** Opening Input records block **

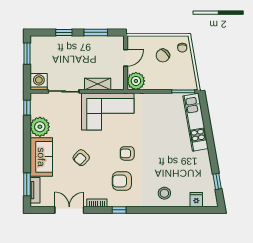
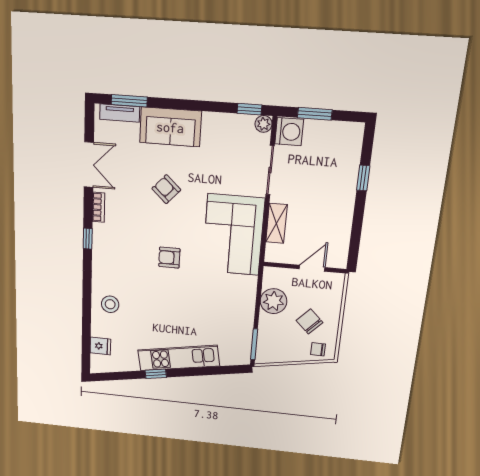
window: (96, 32) -> (357, 227), removed
window: (27, 54) -> (315, 114), moved
door: (126, 58) -> (312, 268), swing flipped
plant: (136, 81) -> (273, 301), moved
kitchen unit: (196, 122) -> (179, 358), moved
plant: (40, 127) -> (264, 124), moved, width x0.53, depth x0.53
armchair: (127, 153) -> (169, 258), turned -90
armchair: (122, 181) -> (129, 246), removed
window: (217, 181) -> (156, 374), moved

** Closing Input records block **

> [Task]:
In the material above, locate the line containing "window: (27, 54) -> (315, 114), moved" and the line containing "plant: (40, 127)". Transcribe exactly those two lines and every line between them, and nothing more.

> [Solution to this problem]:
window: (27, 54) -> (315, 114), moved
door: (126, 58) -> (312, 268), swing flipped
plant: (136, 81) -> (273, 301), moved
kitchen unit: (196, 122) -> (179, 358), moved
plant: (40, 127) -> (264, 124), moved, width x0.53, depth x0.53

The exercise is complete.